[Change detection outputs]
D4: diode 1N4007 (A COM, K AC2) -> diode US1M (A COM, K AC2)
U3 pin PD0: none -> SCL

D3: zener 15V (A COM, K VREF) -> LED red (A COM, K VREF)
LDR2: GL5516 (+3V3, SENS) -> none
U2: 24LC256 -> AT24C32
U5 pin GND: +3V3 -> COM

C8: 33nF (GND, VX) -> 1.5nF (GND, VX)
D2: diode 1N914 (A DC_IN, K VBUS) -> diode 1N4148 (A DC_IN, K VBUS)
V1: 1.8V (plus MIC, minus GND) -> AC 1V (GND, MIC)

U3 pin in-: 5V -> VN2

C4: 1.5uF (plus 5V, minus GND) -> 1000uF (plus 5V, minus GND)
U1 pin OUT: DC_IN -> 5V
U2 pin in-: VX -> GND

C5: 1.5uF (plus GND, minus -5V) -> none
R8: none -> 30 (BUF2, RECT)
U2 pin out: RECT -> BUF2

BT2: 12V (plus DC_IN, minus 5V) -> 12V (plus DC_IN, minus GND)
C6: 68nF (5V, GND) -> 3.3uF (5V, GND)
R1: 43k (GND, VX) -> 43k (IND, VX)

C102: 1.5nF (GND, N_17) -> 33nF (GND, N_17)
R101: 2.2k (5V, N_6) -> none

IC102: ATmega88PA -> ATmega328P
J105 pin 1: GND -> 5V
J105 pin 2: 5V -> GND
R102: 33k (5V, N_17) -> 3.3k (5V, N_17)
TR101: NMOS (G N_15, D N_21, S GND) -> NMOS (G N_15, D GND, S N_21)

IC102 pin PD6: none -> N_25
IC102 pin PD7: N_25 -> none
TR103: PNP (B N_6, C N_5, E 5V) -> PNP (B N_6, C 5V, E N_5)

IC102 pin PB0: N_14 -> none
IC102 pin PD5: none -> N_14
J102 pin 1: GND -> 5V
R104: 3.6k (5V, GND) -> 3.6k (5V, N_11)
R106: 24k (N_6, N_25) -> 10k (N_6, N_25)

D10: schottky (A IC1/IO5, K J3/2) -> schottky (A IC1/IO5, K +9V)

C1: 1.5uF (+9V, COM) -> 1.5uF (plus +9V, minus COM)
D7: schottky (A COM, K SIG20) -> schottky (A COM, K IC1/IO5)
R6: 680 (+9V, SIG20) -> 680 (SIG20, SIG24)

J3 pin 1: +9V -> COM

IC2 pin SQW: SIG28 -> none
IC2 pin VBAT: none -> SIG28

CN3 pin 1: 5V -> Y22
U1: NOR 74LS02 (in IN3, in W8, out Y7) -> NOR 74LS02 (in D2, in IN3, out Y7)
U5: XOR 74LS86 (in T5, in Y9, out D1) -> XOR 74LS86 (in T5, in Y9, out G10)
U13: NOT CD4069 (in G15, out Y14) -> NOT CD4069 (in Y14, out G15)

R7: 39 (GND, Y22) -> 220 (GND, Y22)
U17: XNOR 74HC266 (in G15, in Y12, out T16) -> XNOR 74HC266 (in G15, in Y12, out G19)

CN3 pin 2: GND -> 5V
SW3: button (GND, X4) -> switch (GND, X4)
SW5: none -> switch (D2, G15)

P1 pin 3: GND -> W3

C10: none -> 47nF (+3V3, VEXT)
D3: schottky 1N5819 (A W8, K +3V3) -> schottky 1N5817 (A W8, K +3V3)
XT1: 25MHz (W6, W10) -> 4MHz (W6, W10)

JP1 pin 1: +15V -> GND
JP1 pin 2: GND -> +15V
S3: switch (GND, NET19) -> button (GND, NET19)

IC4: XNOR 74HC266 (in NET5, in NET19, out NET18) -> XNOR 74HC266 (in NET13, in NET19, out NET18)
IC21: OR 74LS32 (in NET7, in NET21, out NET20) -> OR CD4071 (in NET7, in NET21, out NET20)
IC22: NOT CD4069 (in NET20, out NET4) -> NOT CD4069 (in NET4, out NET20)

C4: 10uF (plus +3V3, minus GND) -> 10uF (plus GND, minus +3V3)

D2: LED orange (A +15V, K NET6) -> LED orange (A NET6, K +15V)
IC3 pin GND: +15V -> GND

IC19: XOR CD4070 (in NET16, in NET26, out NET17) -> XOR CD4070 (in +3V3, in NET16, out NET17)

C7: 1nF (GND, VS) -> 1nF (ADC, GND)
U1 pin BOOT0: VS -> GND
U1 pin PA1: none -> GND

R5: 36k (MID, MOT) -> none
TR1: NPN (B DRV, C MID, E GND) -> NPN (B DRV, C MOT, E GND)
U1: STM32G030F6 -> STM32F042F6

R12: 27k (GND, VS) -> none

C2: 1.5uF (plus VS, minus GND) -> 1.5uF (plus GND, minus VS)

What the task requires
Would you copy all lines in the records where the string "XNOR" appears?

Solved problem
U17: XNOR 74HC266 (in G15, in Y12, out T16) -> XNOR 74HC266 (in G15, in Y12, out G19)
IC4: XNOR 74HC266 (in NET5, in NET19, out NET18) -> XNOR 74HC266 (in NET13, in NET19, out NET18)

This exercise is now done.